**DESCRIPTION OF THE TASK**. Write out exactly the lines that run from the one containing "(532, 354) = (528, 243): red" to the end of the entries below, with both end lines included.

[Spatial reasoning data]

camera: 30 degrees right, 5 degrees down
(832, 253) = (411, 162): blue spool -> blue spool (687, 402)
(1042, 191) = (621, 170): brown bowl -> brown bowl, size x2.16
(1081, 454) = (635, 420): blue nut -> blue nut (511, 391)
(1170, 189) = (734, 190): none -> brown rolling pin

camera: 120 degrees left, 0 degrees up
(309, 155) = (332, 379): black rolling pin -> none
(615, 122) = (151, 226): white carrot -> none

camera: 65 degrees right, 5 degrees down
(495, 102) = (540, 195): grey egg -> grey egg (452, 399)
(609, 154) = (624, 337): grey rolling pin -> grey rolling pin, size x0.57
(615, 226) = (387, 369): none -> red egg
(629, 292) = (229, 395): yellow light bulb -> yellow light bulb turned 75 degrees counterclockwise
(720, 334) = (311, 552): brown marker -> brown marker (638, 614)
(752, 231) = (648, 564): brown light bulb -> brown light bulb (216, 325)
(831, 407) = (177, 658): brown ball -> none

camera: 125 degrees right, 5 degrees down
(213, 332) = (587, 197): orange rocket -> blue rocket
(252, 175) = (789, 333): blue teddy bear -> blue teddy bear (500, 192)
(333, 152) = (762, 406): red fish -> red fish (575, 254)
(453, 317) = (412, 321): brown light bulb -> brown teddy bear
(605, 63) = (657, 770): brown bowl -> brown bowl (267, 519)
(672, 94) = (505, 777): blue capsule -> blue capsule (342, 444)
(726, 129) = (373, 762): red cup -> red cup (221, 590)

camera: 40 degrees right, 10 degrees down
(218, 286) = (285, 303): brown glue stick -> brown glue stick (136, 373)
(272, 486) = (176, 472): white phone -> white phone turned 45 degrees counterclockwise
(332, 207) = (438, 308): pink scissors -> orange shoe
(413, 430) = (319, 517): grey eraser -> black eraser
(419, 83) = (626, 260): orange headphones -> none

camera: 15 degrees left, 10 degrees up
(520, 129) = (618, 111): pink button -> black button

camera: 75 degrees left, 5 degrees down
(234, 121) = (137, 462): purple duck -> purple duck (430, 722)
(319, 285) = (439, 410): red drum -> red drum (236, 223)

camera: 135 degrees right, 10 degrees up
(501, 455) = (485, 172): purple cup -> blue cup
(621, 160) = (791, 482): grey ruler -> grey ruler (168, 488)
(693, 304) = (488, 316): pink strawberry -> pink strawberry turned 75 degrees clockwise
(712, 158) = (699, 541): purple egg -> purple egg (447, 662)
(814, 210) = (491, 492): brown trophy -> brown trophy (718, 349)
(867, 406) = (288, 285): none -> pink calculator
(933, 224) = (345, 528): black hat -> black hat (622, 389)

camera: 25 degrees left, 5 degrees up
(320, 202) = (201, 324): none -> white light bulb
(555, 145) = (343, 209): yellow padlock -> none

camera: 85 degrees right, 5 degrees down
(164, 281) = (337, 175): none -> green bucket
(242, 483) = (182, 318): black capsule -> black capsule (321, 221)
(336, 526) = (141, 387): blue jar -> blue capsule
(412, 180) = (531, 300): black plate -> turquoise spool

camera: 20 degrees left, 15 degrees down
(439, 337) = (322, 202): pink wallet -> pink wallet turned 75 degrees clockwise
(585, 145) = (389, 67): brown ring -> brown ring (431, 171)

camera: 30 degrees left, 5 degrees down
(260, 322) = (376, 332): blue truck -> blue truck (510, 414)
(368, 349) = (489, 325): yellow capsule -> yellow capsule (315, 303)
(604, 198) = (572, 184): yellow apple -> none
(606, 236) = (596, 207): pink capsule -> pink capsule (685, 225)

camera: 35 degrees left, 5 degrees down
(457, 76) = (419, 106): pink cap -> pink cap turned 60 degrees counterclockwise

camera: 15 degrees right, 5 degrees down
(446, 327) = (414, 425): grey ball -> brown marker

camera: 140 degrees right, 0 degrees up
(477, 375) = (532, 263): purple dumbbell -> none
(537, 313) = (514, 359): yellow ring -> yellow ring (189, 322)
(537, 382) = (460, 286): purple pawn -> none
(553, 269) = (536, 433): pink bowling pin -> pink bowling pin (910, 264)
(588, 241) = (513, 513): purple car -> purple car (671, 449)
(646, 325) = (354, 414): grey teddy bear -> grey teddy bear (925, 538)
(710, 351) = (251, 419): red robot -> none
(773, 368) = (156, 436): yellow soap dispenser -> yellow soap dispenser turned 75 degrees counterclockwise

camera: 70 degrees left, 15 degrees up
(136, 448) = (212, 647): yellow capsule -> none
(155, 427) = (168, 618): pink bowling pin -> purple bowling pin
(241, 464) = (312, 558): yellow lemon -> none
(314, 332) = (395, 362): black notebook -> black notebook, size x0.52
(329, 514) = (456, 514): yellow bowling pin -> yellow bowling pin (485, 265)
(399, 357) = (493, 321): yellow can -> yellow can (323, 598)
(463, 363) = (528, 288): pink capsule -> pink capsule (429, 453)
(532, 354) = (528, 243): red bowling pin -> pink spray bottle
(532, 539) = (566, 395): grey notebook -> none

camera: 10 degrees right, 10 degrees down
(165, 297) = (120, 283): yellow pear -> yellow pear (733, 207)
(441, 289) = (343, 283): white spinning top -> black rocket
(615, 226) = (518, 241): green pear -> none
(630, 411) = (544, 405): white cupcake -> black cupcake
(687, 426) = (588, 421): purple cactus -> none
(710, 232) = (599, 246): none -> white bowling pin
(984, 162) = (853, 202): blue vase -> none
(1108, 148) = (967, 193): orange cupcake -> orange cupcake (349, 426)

**RESPONSE TO THIS TASK**.
(532, 354) = (528, 243): red bowling pin -> pink spray bottle
(532, 539) = (566, 395): grey notebook -> none

camera: 10 degrees right, 10 degrees down
(165, 297) = (120, 283): yellow pear -> yellow pear (733, 207)
(441, 289) = (343, 283): white spinning top -> black rocket
(615, 226) = (518, 241): green pear -> none
(630, 411) = (544, 405): white cupcake -> black cupcake
(687, 426) = (588, 421): purple cactus -> none
(710, 232) = (599, 246): none -> white bowling pin
(984, 162) = (853, 202): blue vase -> none
(1108, 148) = (967, 193): orange cupcake -> orange cupcake (349, 426)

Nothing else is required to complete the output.